**Task prompt:** A picture-free, exact transcript of the entries below is required.

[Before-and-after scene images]
◆ ◆ ◆ ◆ ◆
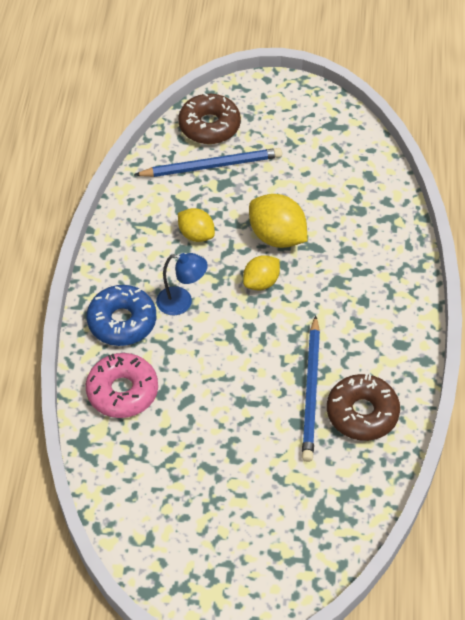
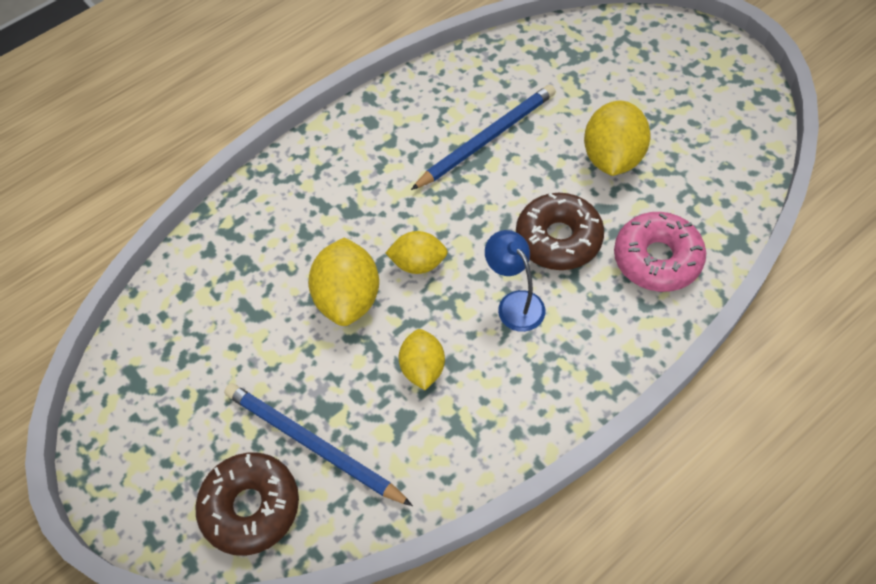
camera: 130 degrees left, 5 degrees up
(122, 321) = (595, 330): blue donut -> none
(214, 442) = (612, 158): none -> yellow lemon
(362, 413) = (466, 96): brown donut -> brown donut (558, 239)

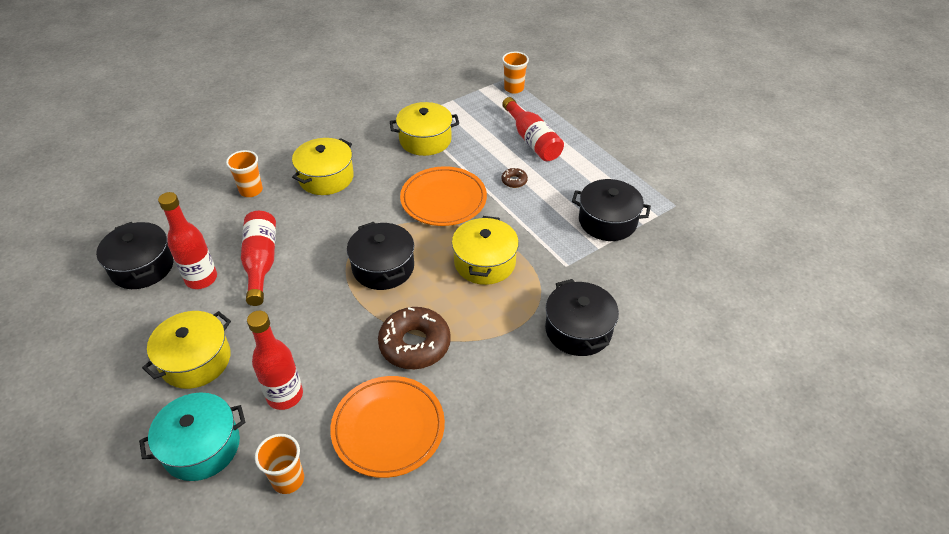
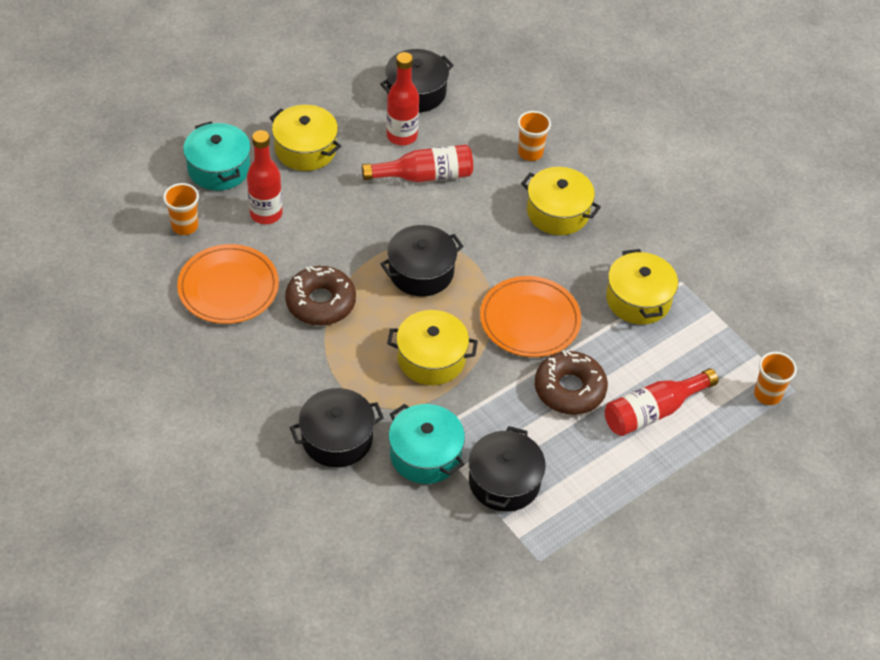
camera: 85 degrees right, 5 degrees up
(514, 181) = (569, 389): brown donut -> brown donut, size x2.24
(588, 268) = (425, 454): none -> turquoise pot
◆ ◆ ◆ ◆ ◆
**Output:**
camera: 130 degrees left, 5 degrees up
(122, 321) = (595, 330): blue donut -> none
(214, 442) = (612, 158): none -> yellow lemon
(362, 413) = (466, 96): brown donut -> brown donut (558, 239)

camera: 85 degrees right, 5 degrees up
(514, 181) = (569, 389): brown donut -> brown donut, size x2.24
(588, 268) = (425, 454): none -> turquoise pot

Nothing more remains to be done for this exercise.